To do: Return exactly those lines of the material that fall between the line with "PIR pin OUT: 9 -> MI" and the final line, both included.
=== Study material ===
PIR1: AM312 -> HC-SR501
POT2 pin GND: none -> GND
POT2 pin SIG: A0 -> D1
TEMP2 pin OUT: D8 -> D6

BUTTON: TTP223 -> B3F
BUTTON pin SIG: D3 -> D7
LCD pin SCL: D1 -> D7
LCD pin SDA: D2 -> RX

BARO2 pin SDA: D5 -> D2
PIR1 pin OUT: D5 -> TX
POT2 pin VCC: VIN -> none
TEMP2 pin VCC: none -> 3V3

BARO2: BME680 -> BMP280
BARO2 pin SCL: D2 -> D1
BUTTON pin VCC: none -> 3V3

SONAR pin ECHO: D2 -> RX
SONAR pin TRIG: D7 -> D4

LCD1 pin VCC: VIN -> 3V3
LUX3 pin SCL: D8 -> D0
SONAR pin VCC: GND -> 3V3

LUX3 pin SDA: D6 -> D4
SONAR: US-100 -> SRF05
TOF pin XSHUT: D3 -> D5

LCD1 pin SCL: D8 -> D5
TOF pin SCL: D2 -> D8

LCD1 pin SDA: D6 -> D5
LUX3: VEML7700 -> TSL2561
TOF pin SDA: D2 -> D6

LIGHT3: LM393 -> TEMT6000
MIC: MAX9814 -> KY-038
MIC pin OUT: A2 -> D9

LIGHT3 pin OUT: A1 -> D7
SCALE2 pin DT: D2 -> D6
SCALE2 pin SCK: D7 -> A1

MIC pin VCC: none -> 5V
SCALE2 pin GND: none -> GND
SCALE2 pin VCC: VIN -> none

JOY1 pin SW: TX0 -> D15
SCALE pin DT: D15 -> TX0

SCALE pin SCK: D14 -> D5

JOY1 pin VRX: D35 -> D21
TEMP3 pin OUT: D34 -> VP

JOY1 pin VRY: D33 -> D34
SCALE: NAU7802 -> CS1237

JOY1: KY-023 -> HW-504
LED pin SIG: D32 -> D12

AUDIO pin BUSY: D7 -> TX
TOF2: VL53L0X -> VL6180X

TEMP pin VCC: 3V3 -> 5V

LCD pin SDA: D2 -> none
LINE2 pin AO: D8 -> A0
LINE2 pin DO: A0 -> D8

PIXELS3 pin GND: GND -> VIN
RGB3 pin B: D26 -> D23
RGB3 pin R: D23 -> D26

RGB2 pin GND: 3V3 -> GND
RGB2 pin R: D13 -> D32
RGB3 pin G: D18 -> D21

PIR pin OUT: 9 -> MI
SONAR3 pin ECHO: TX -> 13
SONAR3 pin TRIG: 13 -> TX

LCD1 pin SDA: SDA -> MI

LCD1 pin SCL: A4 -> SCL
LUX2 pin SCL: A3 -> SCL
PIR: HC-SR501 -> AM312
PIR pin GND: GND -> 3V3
===
Answer to this task:
PIR pin OUT: 9 -> MI
SONAR3 pin ECHO: TX -> 13
SONAR3 pin TRIG: 13 -> TX

LCD1 pin SDA: SDA -> MI

LCD1 pin SCL: A4 -> SCL
LUX2 pin SCL: A3 -> SCL
PIR: HC-SR501 -> AM312
PIR pin GND: GND -> 3V3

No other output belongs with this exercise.